What needs to be done
Could you please reproduce all the records below exactly, leaving out the images?

[Data items]
BEGIN
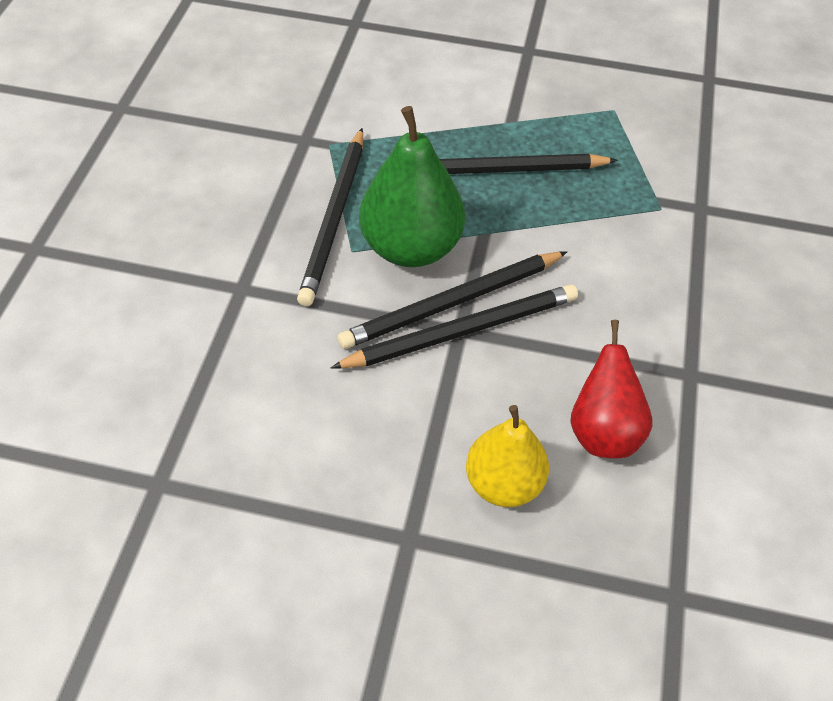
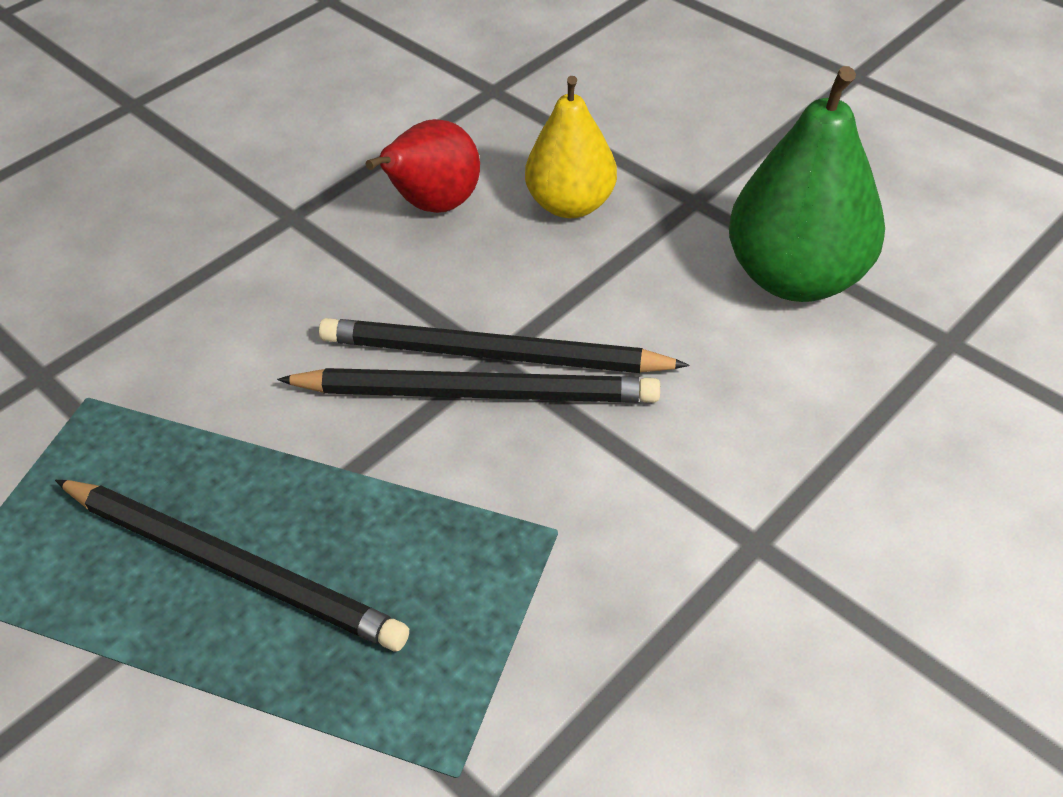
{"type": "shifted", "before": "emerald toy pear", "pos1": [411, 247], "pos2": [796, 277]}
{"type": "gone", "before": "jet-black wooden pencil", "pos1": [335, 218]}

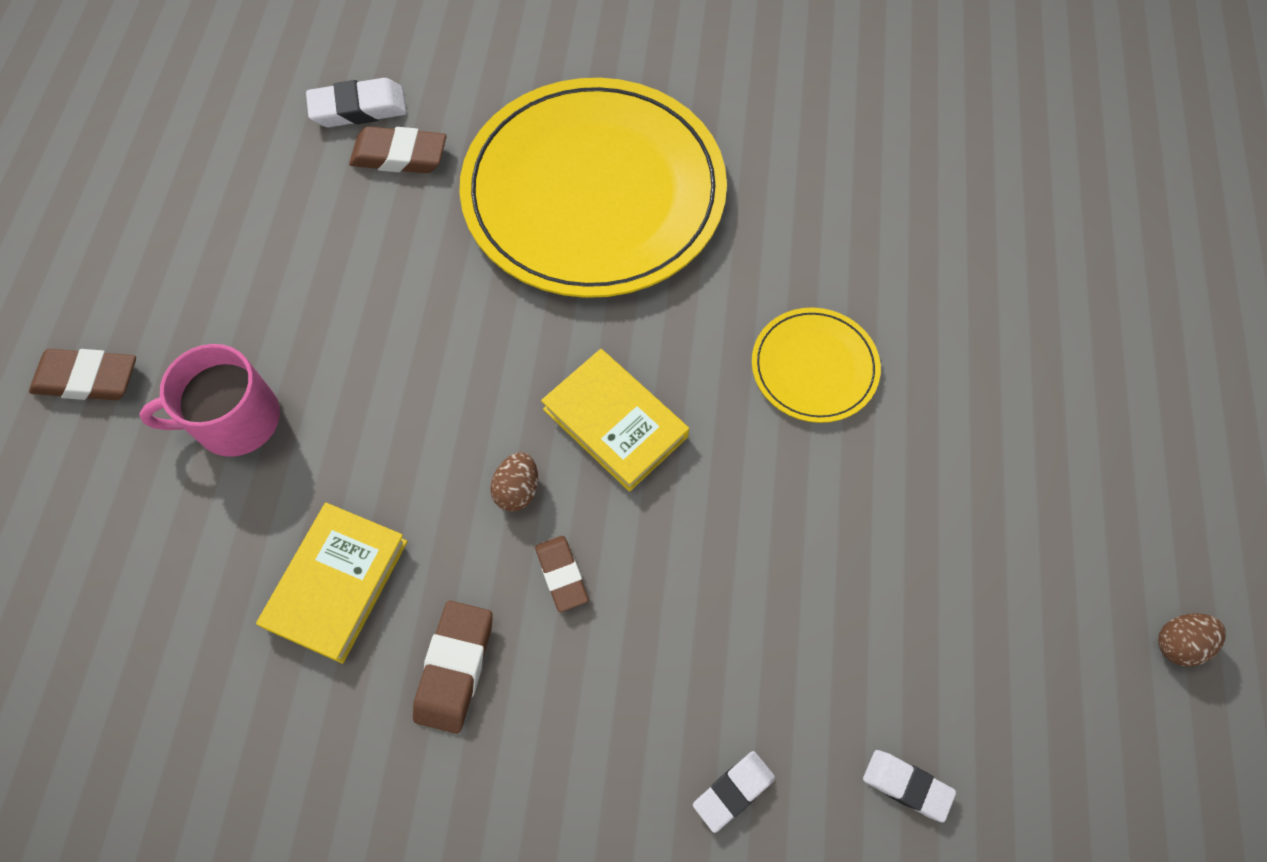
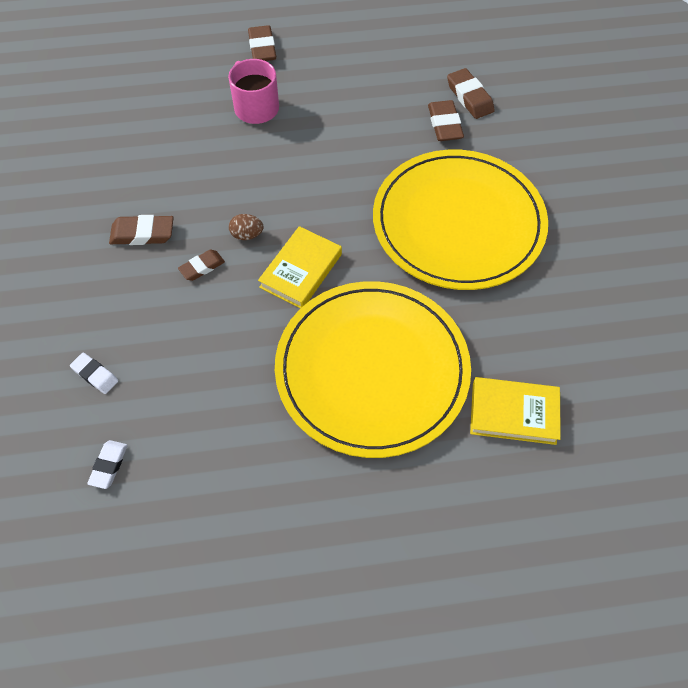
{"type": "scaled", "before": "golden flat dish", "pos1": [814, 367], "pos2": [372, 369], "scale": 2.24}
{"type": "repainted", "before": "pure white pencil eraser", "after": "russet pencil eraser", "pos1": [359, 108], "pos2": [469, 97]}
{"type": "shifted", "before": "golden hardcover", "pos1": [337, 584], "pos2": [513, 413]}
{"type": "gone", "before": "russet egg shape", "pos1": [1178, 643]}

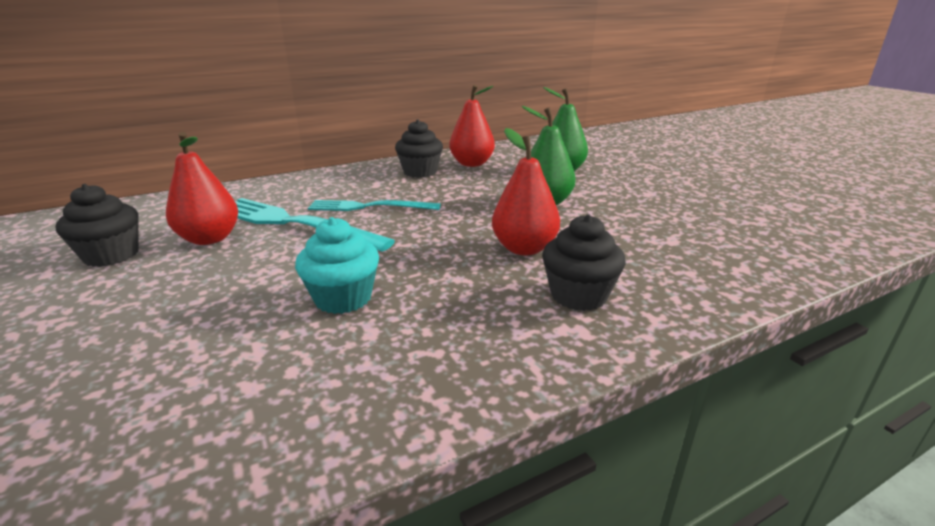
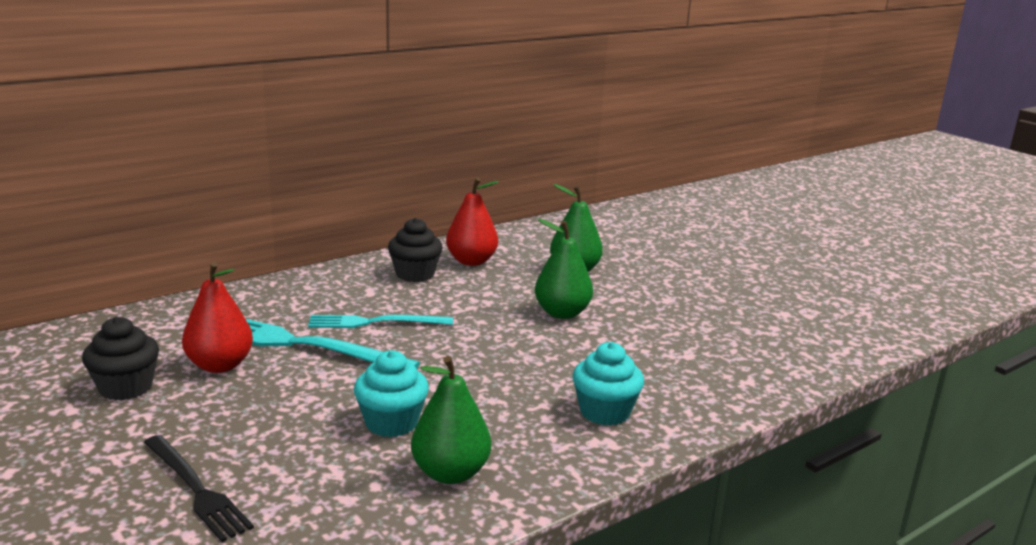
{"type": "new", "after": "jet-black dinner fork", "pos2": [196, 489]}
{"type": "new", "after": "emerald toy pear", "pos2": [450, 473]}
{"type": "repainted", "before": "jet-black fairy cake", "after": "turquoise fairy cake", "pos1": [578, 295], "pos2": [605, 412]}
{"type": "gone", "before": "crimson toy pear", "pos1": [524, 248]}

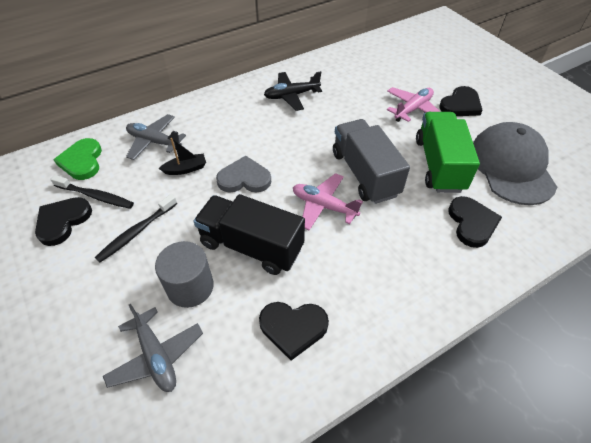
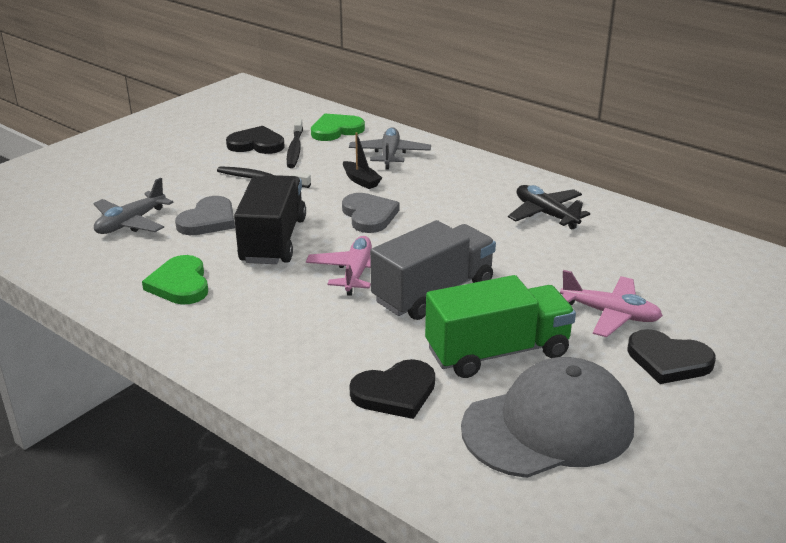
{"type": "repainted", "before": "jet-black heart", "after": "emerald heart", "pos1": [293, 328], "pos2": [180, 284]}
{"type": "swapped", "before": "grey cylinder", "after": "grey heart", "pos1": [190, 287], "pos2": [208, 220]}

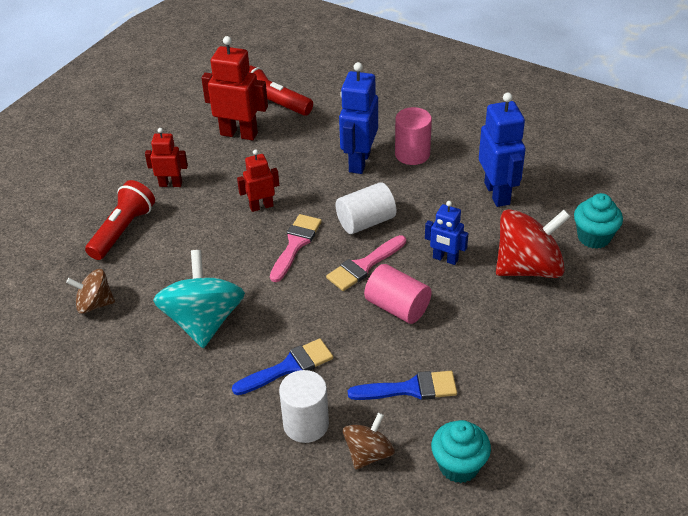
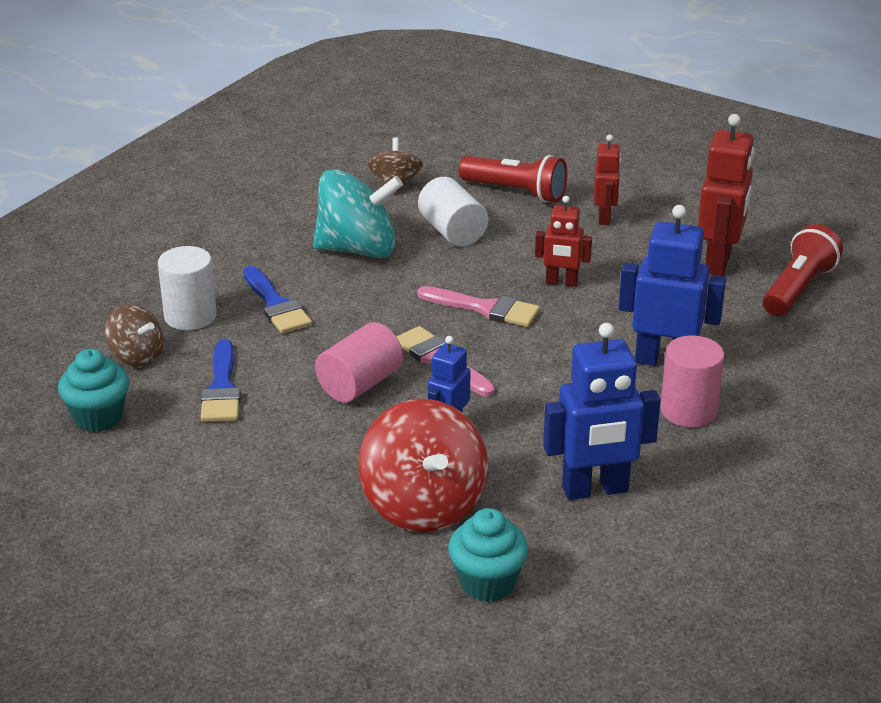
{"type": "shifted", "before": "pure white cylinder", "pos1": [366, 222], "pos2": [452, 232]}
{"type": "rotated", "before": "crimson robot", "pos1": [261, 206], "pos2": [561, 282], "turn": 120}

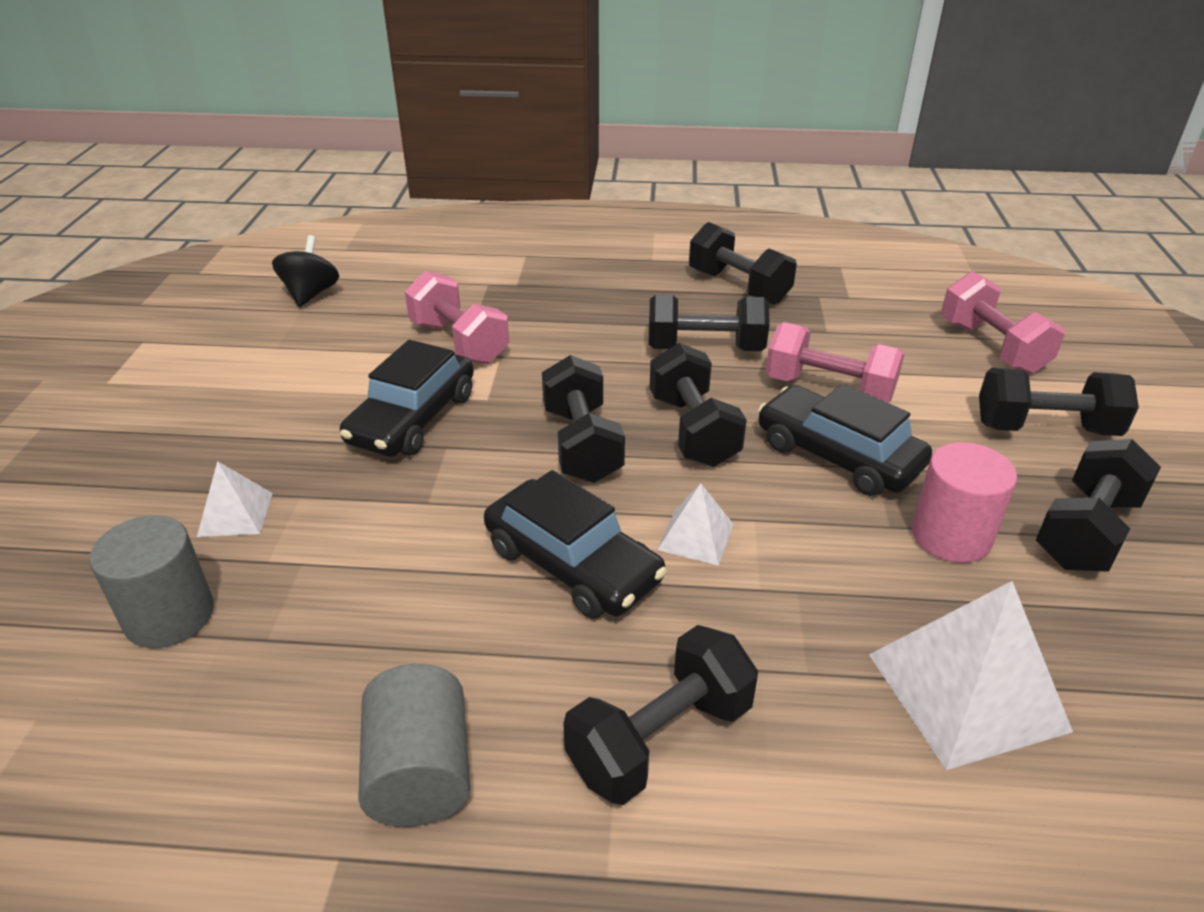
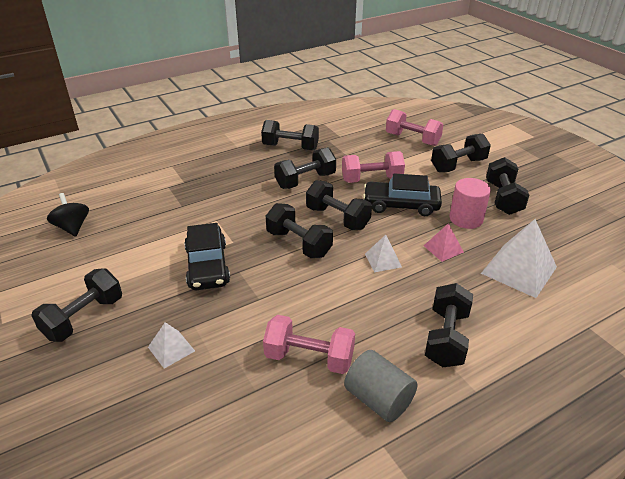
{"type": "new", "after": "jet-black dumbbell", "pos2": [84, 318]}
{"type": "shifted", "before": "pink dumbbell", "pos1": [459, 342], "pos2": [309, 358]}
{"type": "new", "after": "pink solid pyramid", "pos2": [443, 249]}
{"type": "gone", "before": "grey cylinder", "pos1": [169, 616]}
{"type": "gone", "before": "jet-black car", "pos1": [572, 564]}

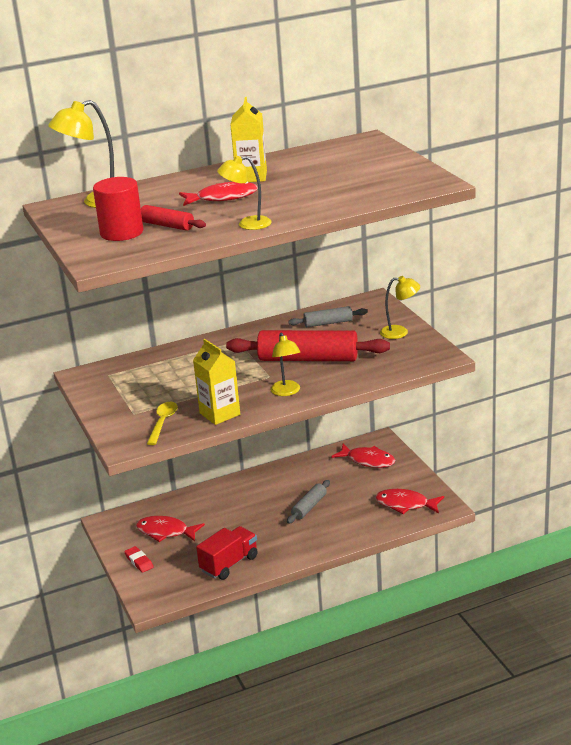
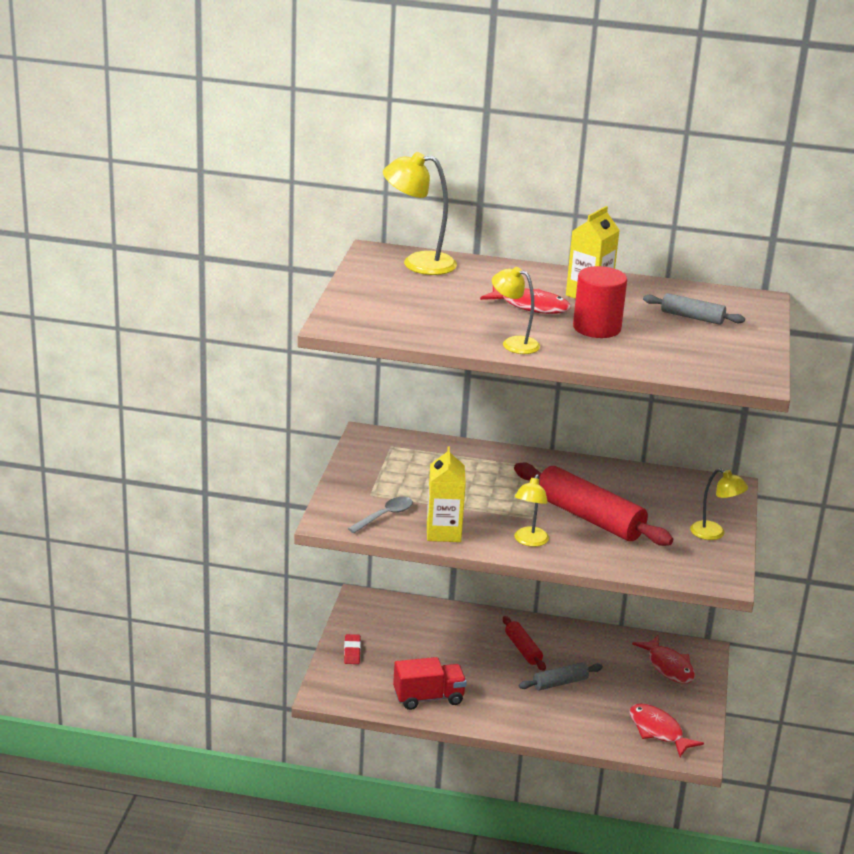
{"type": "repainted", "before": "golden tablespoon", "after": "grey tablespoon", "pos1": [163, 423], "pos2": [385, 516]}
{"type": "shifted", "before": "crimson pastry roller", "pos1": [167, 225], "pos2": [523, 649]}
{"type": "shifted", "before": "crimson cylinder", "pos1": [122, 233], "pos2": [596, 328]}
{"type": "shifted", "before": "grey pastry roller", "pos1": [328, 323], "pos2": [692, 317]}
{"type": "gone", "before": "crimson fish", "pos1": [165, 532]}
END
Exercise answer
{"type": "shifted", "before": "emerald toy pear", "pos1": [411, 247], "pos2": [796, 277]}
{"type": "gone", "before": "jet-black wooden pencil", "pos1": [335, 218]}

{"type": "scaled", "before": "golden flat dish", "pos1": [814, 367], "pos2": [372, 369], "scale": 2.24}
{"type": "repainted", "before": "pure white pencil eraser", "after": "russet pencil eraser", "pos1": [359, 108], "pos2": [469, 97]}
{"type": "shifted", "before": "golden hardcover", "pos1": [337, 584], "pos2": [513, 413]}
{"type": "gone", "before": "russet egg shape", "pos1": [1178, 643]}

{"type": "new", "after": "jet-black dinner fork", "pos2": [196, 489]}
{"type": "new", "after": "emerald toy pear", "pos2": [450, 473]}
{"type": "repainted", "before": "jet-black fairy cake", "after": "turquoise fairy cake", "pos1": [578, 295], "pos2": [605, 412]}
{"type": "gone", "before": "crimson toy pear", "pos1": [524, 248]}

{"type": "repainted", "before": "jet-black heart", "after": "emerald heart", "pos1": [293, 328], "pos2": [180, 284]}
{"type": "swapped", "before": "grey cylinder", "after": "grey heart", "pos1": [190, 287], "pos2": [208, 220]}

{"type": "shifted", "before": "pure white cylinder", "pos1": [366, 222], "pos2": [452, 232]}
{"type": "rotated", "before": "crimson robot", "pos1": [261, 206], "pos2": [561, 282], "turn": 120}

{"type": "new", "after": "jet-black dumbbell", "pos2": [84, 318]}
{"type": "shifted", "before": "pink dumbbell", "pos1": [459, 342], "pos2": [309, 358]}
{"type": "new", "after": "pink solid pyramid", "pos2": [443, 249]}
{"type": "gone", "before": "grey cylinder", "pos1": [169, 616]}
{"type": "gone", "before": "jet-black car", "pos1": [572, 564]}

{"type": "repainted", "before": "golden tablespoon", "after": "grey tablespoon", "pos1": [163, 423], "pos2": [385, 516]}
{"type": "shifted", "before": "crimson pastry roller", "pos1": [167, 225], "pos2": [523, 649]}
{"type": "shifted", "before": "crimson cylinder", "pos1": [122, 233], "pos2": [596, 328]}
{"type": "shifted", "before": "grey pastry roller", "pos1": [328, 323], "pos2": [692, 317]}
{"type": "gone", "before": "crimson fish", "pos1": [165, 532]}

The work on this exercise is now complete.